─── Input data

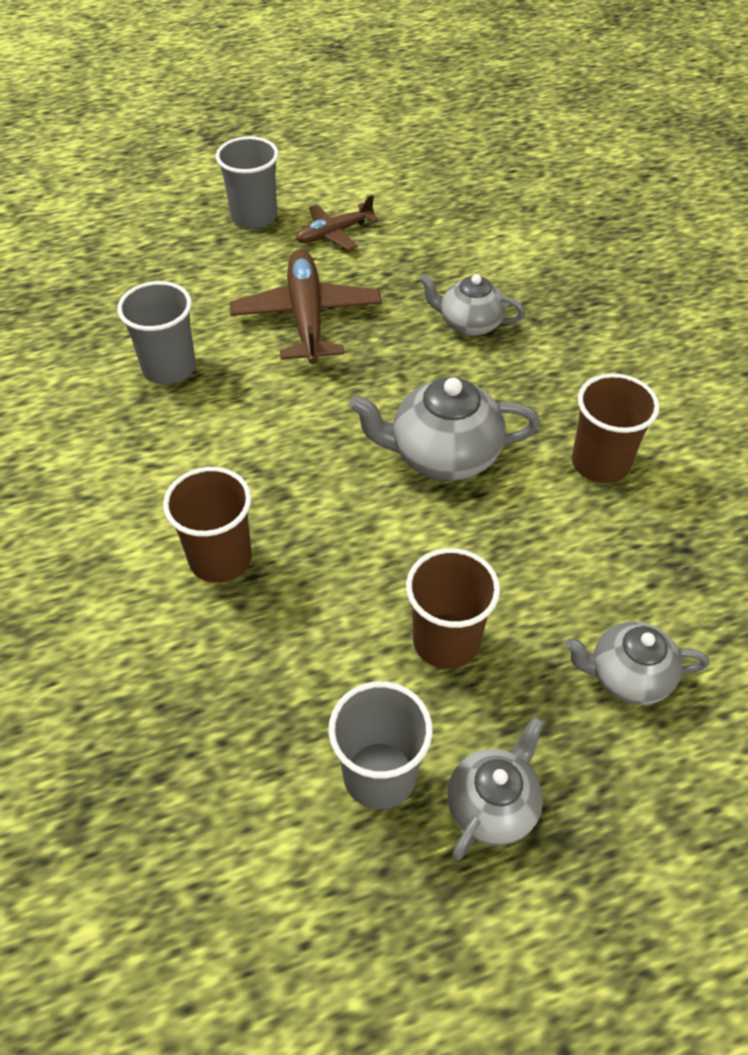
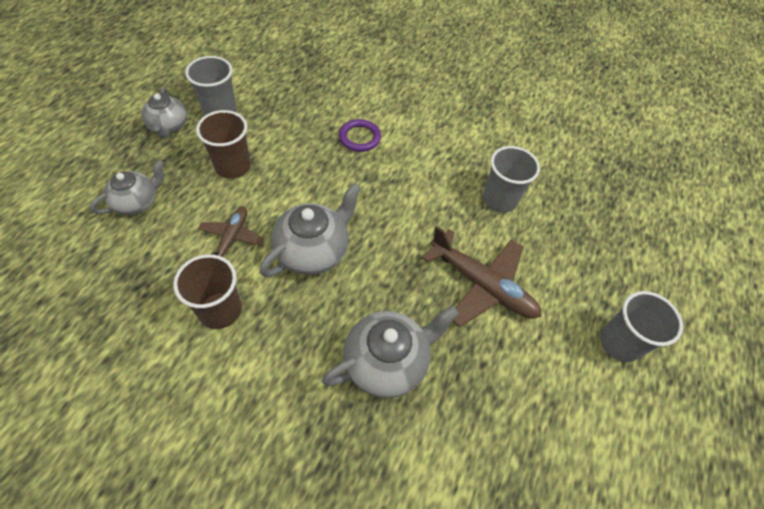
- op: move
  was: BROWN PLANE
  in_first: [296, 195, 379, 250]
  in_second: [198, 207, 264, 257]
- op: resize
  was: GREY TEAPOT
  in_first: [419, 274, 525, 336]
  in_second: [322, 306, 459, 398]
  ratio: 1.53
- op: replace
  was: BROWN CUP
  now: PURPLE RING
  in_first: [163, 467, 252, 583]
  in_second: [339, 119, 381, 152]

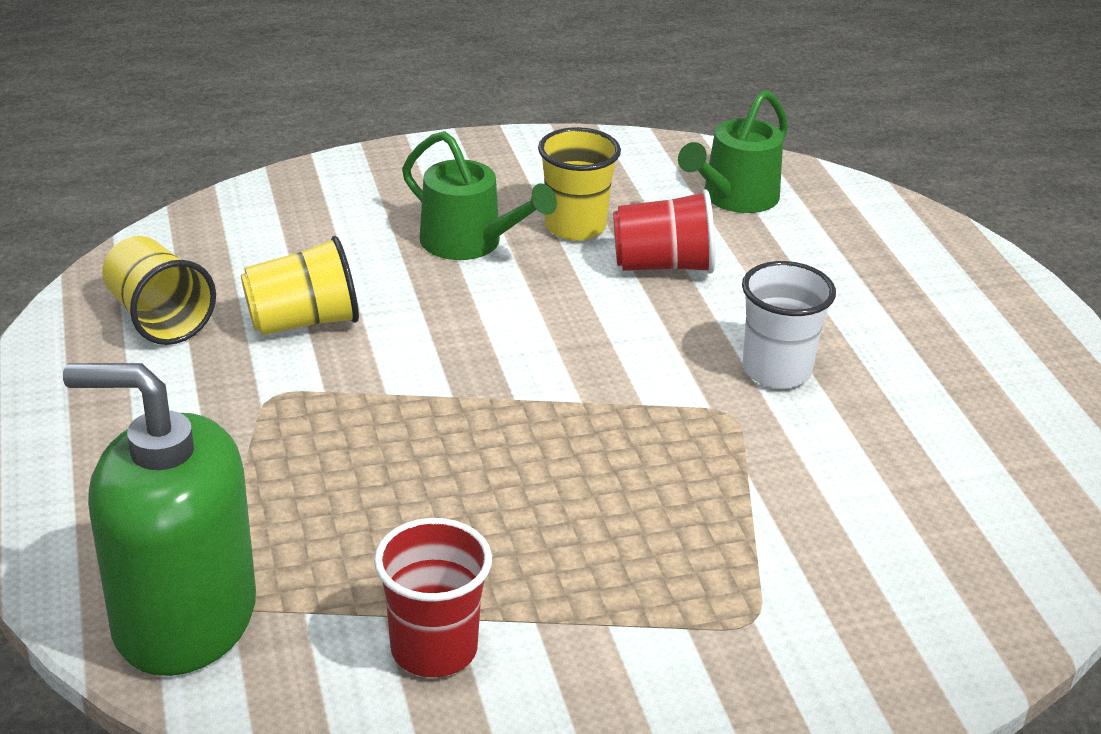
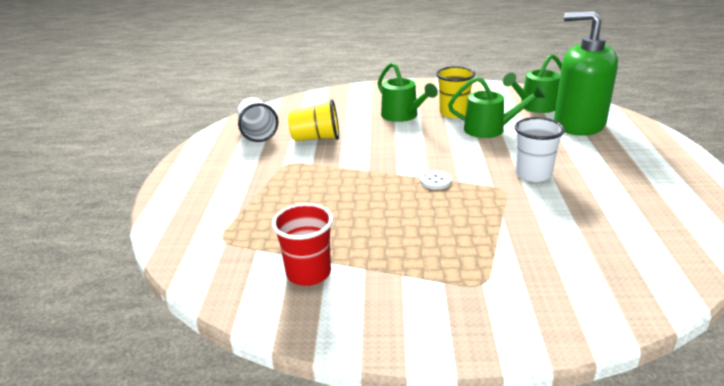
- op: replace
  was: RED CUP
  now: GREEN WATERING CAN
  in_first: [613, 189, 715, 274]
  in_second: [448, 77, 545, 138]
- op: recolor
  was: YELLOW CUP
  now: WHITE CUP
  in_first: [102, 236, 216, 345]
  in_second: [237, 97, 279, 142]
- op: move
  was: GREEN SOAP DISPENSER
  in_first: [63, 363, 256, 676]
  in_second: [554, 11, 618, 136]
- op: insert
  now: WHITE BUTTON
  in_second: [420, 171, 452, 190]

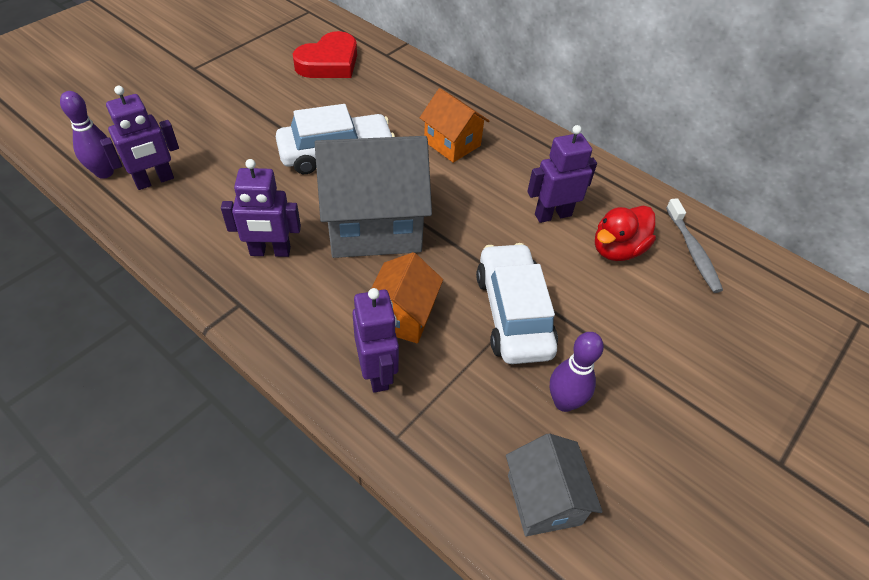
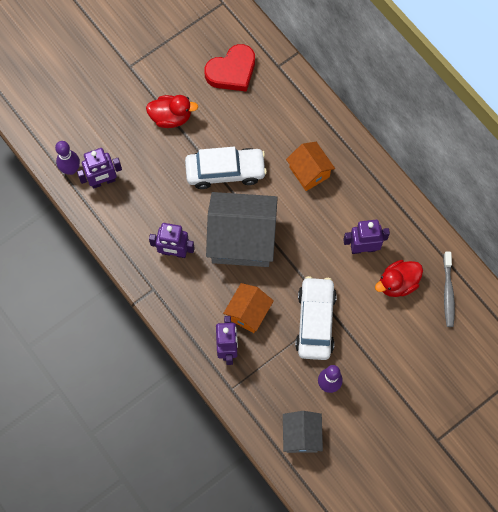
- op: insert
  now: RED DUCK
  in_second: [146, 95, 198, 128]

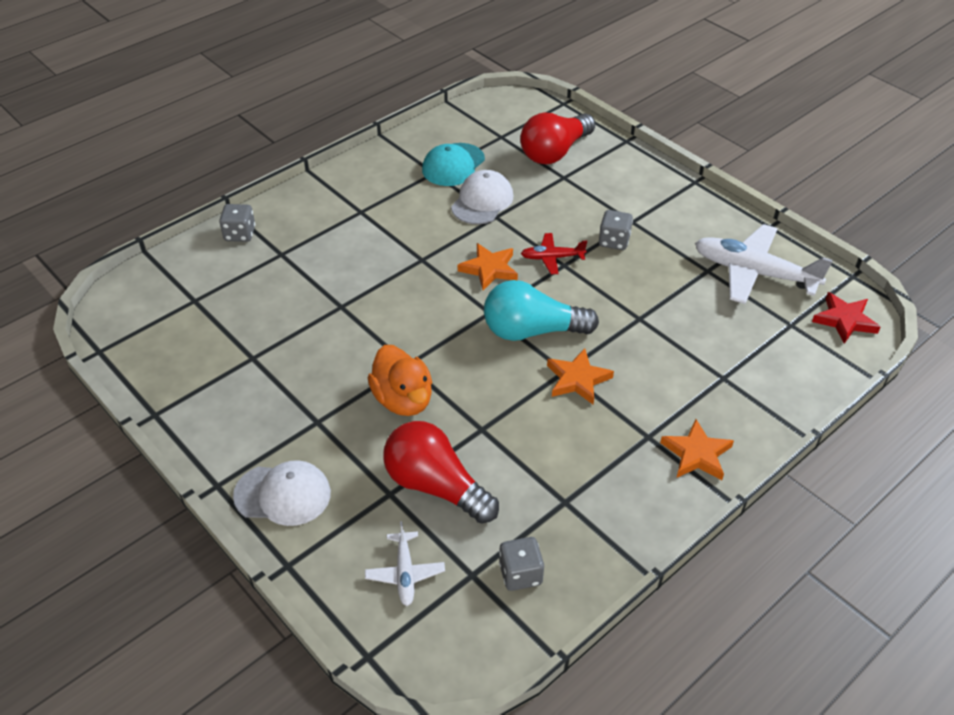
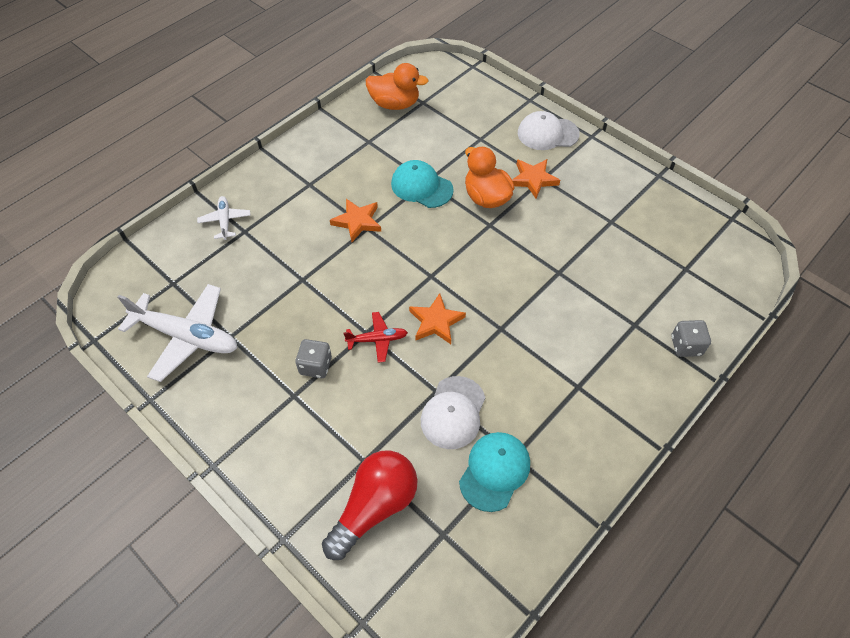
- op: delete
  was: TURQUOISE LIGHT BULB
  in_first: [484, 280, 599, 341]
- op: delete
  was: RED STAR
  in_first: [812, 292, 880, 344]
- op: move
  was: ORANGE STAR
  in_first: [660, 419, 734, 480]
  in_second: [512, 159, 560, 199]
- op: delete
  was: RED LIGHT BULB
  in_first: [383, 421, 499, 524]
- op: move
  was: WHITE PLANE
  in_first: [365, 521, 445, 606]
  in_second: [197, 196, 251, 240]
- op: replace
  was: GREY DICE
  now: ORANGE DUCK
  in_first: [499, 537, 544, 591]
  in_second: [366, 63, 428, 110]
- op: insert
  now: TURQUOISE CAP
  in_second: [391, 160, 454, 208]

──────

*Work required*: Set down only these lines, exactly: the one containing "in_first: [484, 280, 599, 341]" and each line after it through the end of the entries above.

*Answer box*:
  in_first: [484, 280, 599, 341]
- op: delete
  was: RED STAR
  in_first: [812, 292, 880, 344]
- op: move
  was: ORANGE STAR
  in_first: [660, 419, 734, 480]
  in_second: [512, 159, 560, 199]
- op: delete
  was: RED LIGHT BULB
  in_first: [383, 421, 499, 524]
- op: move
  was: WHITE PLANE
  in_first: [365, 521, 445, 606]
  in_second: [197, 196, 251, 240]
- op: replace
  was: GREY DICE
  now: ORANGE DUCK
  in_first: [499, 537, 544, 591]
  in_second: [366, 63, 428, 110]
- op: insert
  now: TURQUOISE CAP
  in_second: [391, 160, 454, 208]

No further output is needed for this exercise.